§ **Supplied material**
[Start of section]

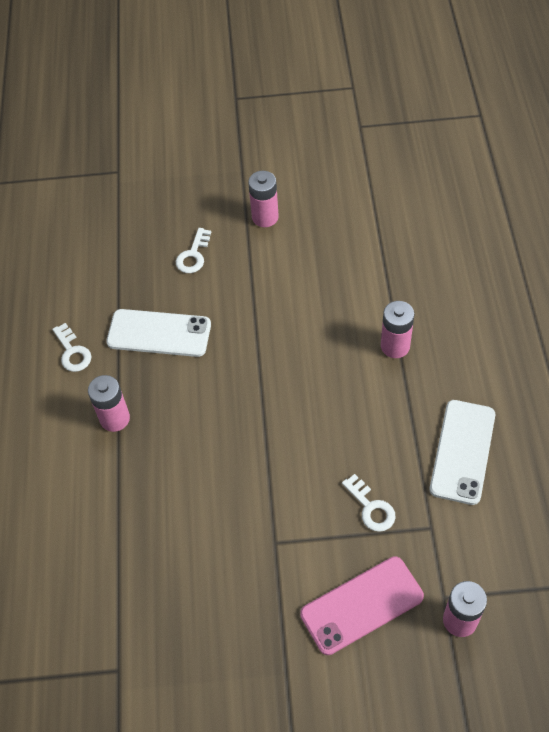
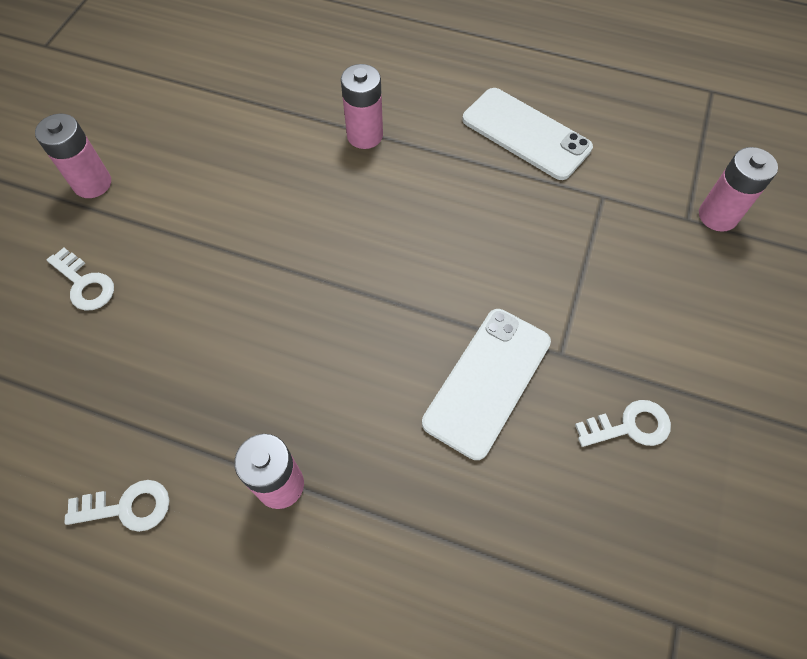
camera: 70 degrees left, 5 degrees up
(159, 333) = (178, 373): white phone -> white phone (487, 381)
(362, 605) = (673, 296): pink phone -> none
(371, 508) = (556, 239): white key -> white key (629, 426)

[End of section]

§ **Work required**
Where a line contains "(159, 333) = (178, 373): white", begin there and output each line through the end of the data above, exactly; give no other lines.

§ **Result**
(159, 333) = (178, 373): white phone -> white phone (487, 381)
(362, 605) = (673, 296): pink phone -> none
(371, 508) = (556, 239): white key -> white key (629, 426)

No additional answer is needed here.